◆ SUPPLIED RECORDS ◆
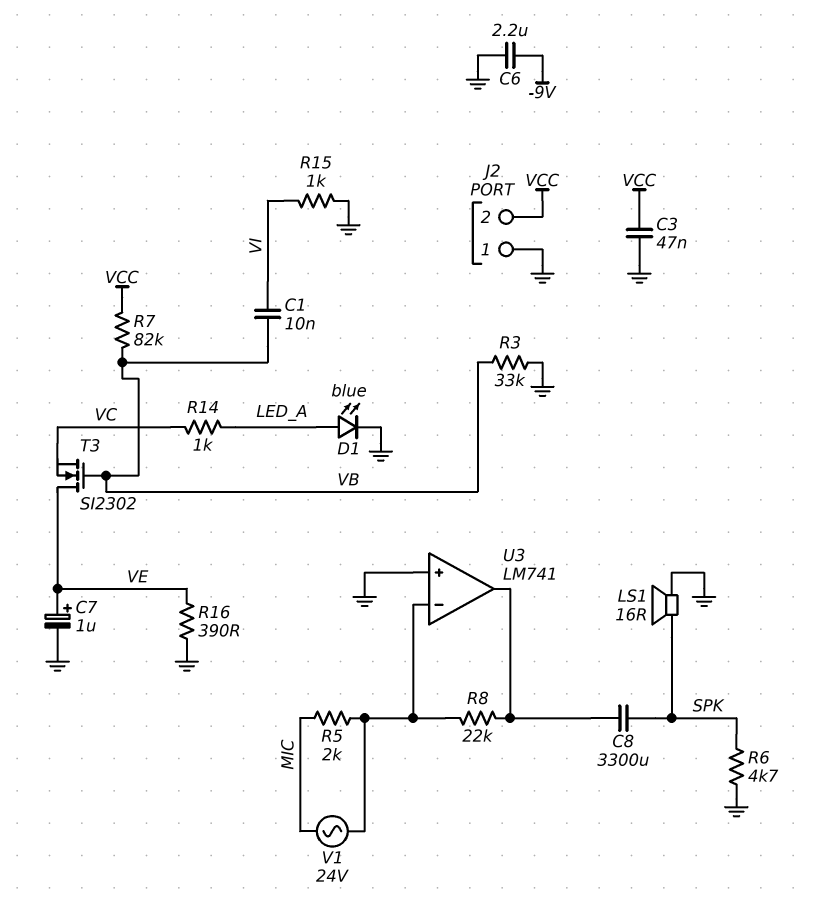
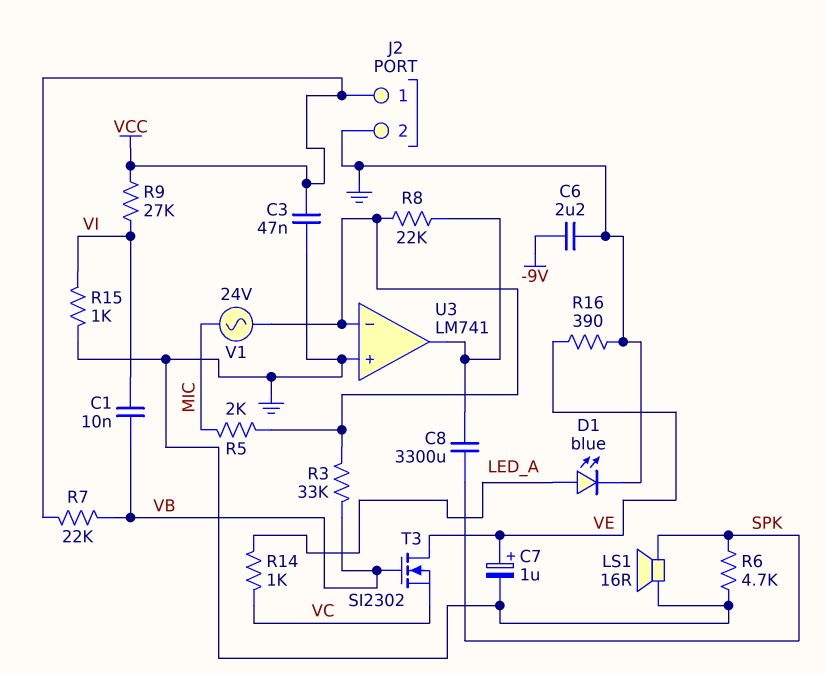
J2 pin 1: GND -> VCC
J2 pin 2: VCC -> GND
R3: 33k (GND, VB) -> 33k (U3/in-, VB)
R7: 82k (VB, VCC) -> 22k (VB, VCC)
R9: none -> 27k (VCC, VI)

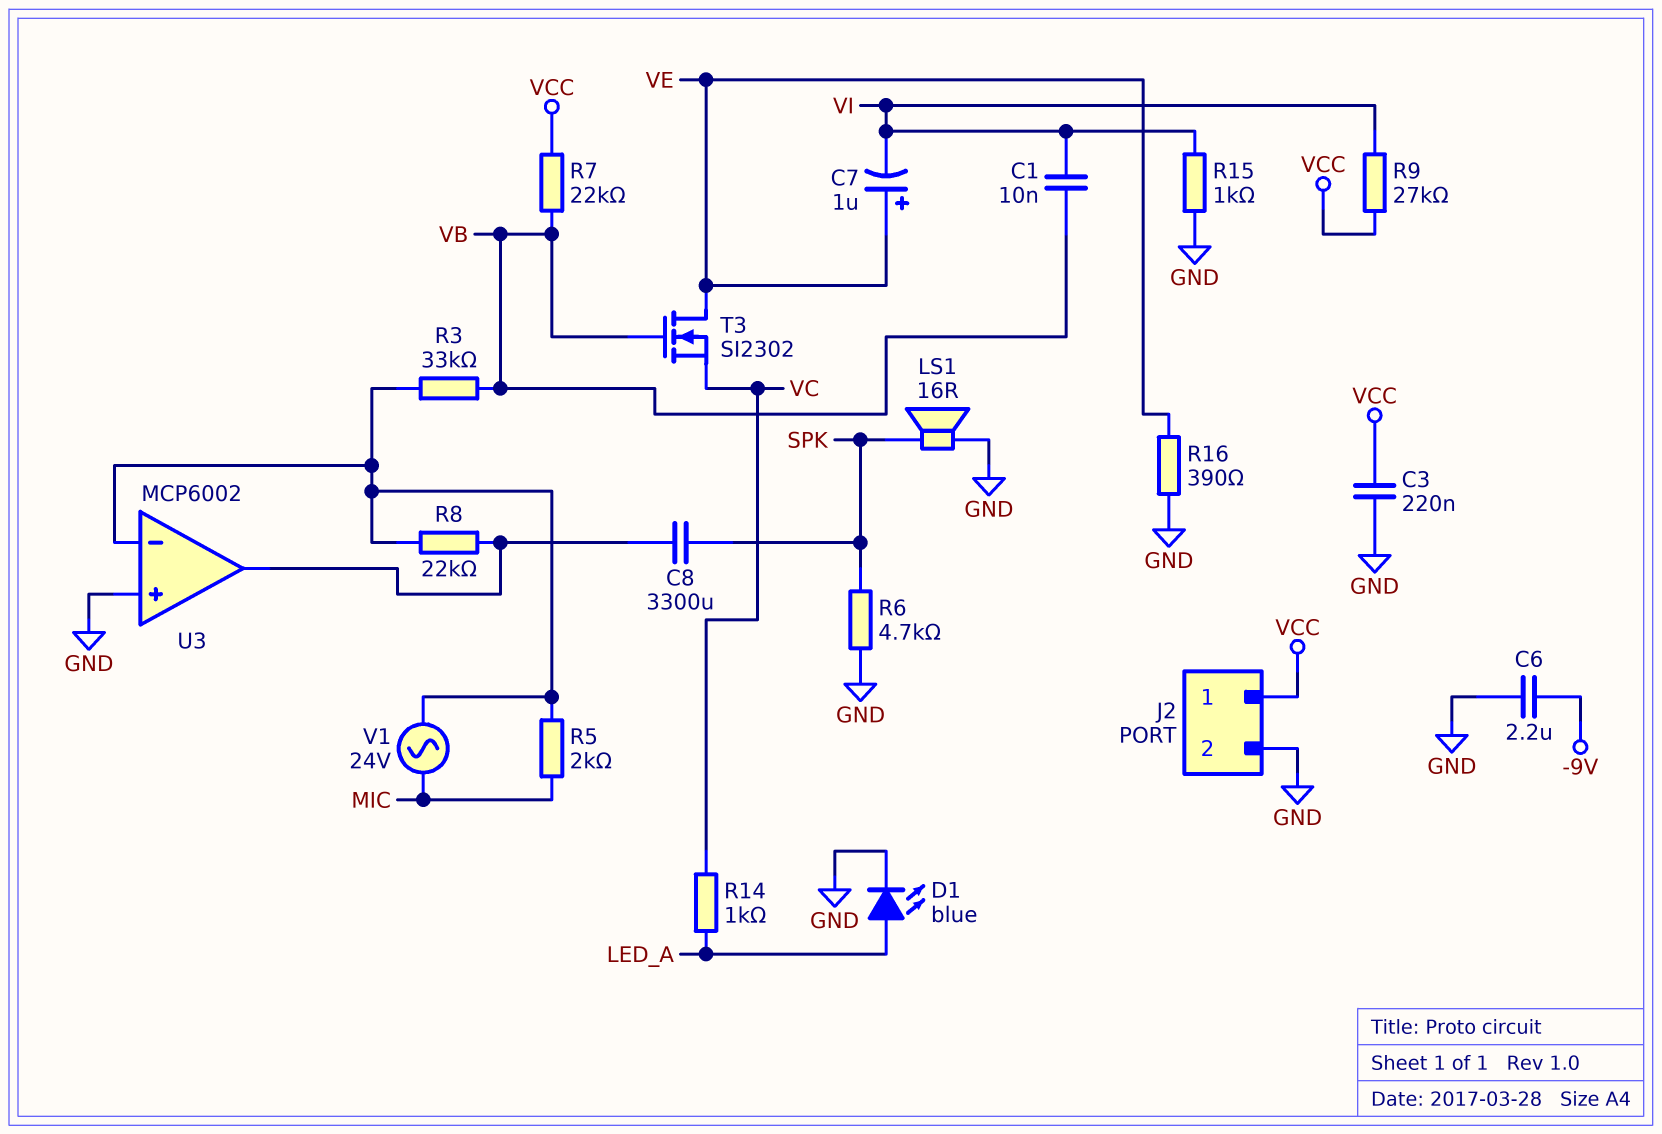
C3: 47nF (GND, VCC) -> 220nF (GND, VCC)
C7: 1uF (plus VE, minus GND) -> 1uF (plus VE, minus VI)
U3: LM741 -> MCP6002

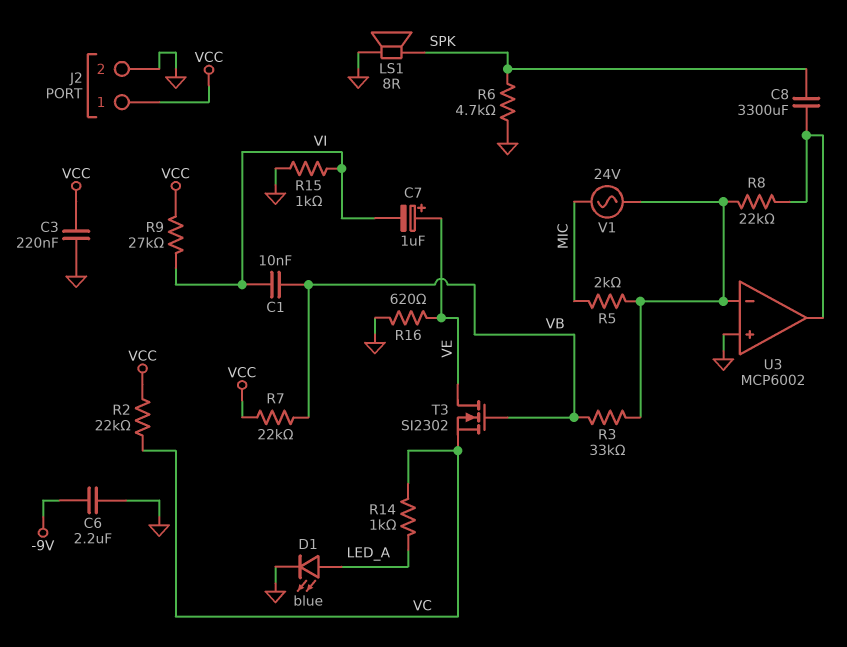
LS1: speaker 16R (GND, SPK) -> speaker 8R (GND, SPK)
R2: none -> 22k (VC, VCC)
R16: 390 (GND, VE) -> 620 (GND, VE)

◆ ASSIGNMENT ◆
An exact transcript of the listing is needed, free of pictures.

◆ COMPLETED EXERCISE ◆
J2 pin 1: GND -> VCC
J2 pin 2: VCC -> GND
R3: 33k (GND, VB) -> 33k (U3/in-, VB)
R7: 82k (VB, VCC) -> 22k (VB, VCC)
R9: none -> 27k (VCC, VI)

C3: 47nF (GND, VCC) -> 220nF (GND, VCC)
C7: 1uF (plus VE, minus GND) -> 1uF (plus VE, minus VI)
U3: LM741 -> MCP6002

LS1: speaker 16R (GND, SPK) -> speaker 8R (GND, SPK)
R2: none -> 22k (VC, VCC)
R16: 390 (GND, VE) -> 620 (GND, VE)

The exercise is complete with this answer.